## Your task
In the data, extract each line that holds the string "having".

## Data
::::

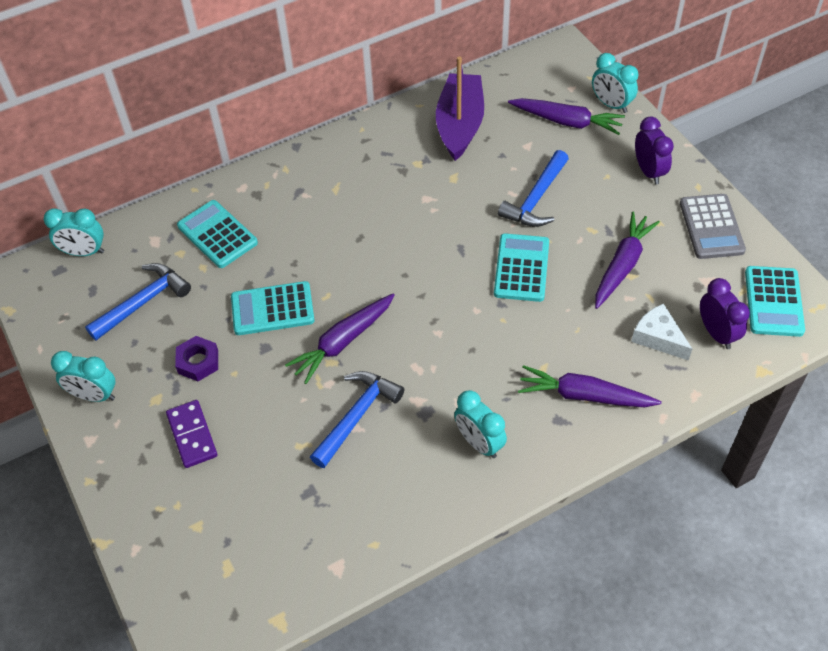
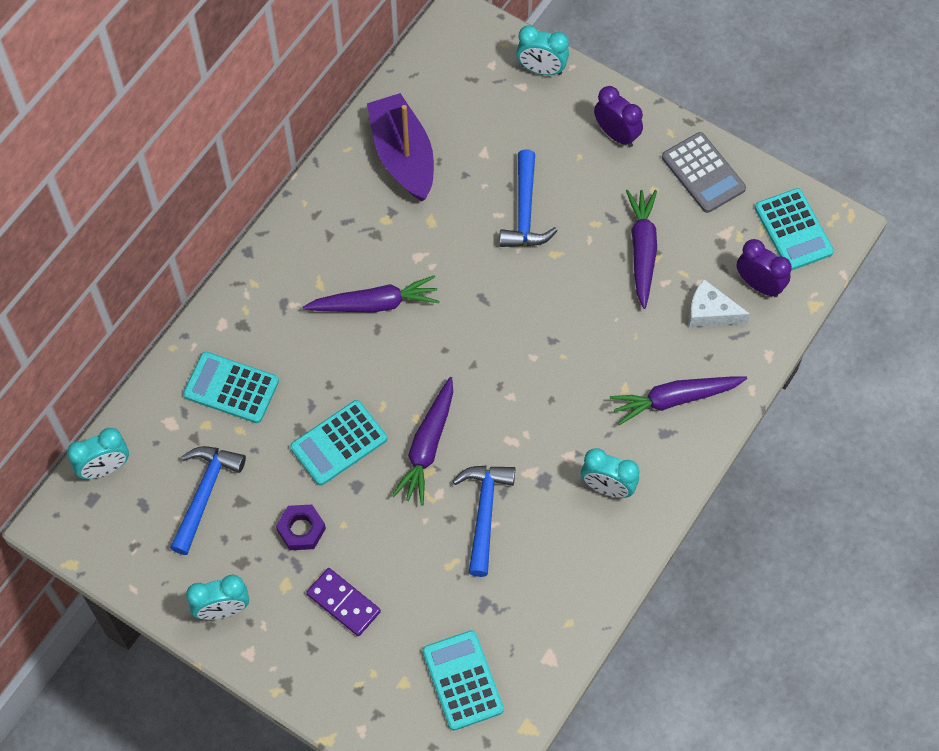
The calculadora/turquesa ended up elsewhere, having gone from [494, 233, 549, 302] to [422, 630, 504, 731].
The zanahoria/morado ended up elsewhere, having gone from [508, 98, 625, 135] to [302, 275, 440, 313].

::::

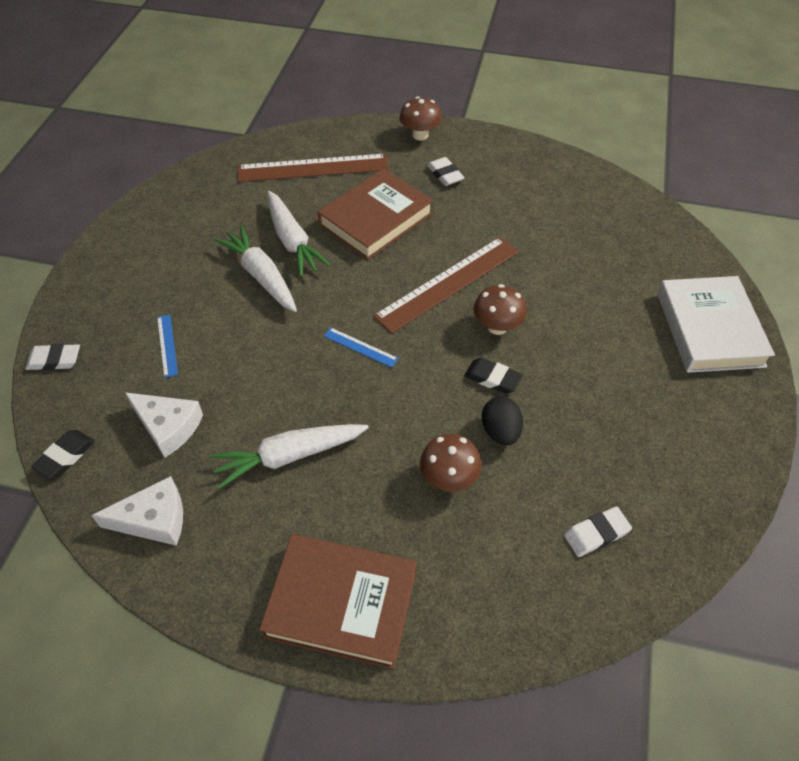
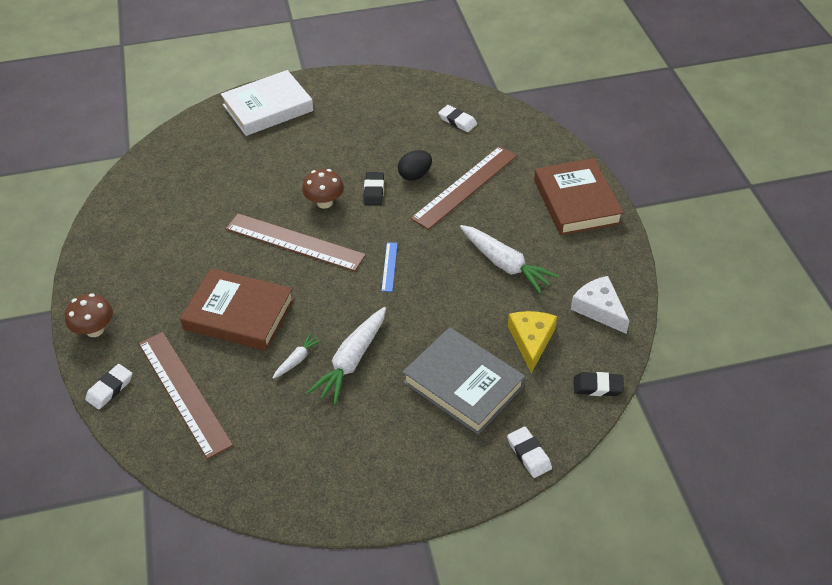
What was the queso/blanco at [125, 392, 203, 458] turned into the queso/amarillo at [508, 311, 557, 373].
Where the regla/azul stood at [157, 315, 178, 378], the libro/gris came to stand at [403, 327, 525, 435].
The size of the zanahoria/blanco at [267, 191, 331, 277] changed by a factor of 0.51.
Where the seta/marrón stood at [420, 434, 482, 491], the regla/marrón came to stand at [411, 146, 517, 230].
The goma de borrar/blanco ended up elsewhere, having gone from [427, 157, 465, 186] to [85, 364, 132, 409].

::::

## Final answer
The calculadora/turquesa ended up elsewhere, having gone from [494, 233, 549, 302] to [422, 630, 504, 731].
The zanahoria/morado ended up elsewhere, having gone from [508, 98, 625, 135] to [302, 275, 440, 313].
The goma de borrar/blanco ended up elsewhere, having gone from [427, 157, 465, 186] to [85, 364, 132, 409].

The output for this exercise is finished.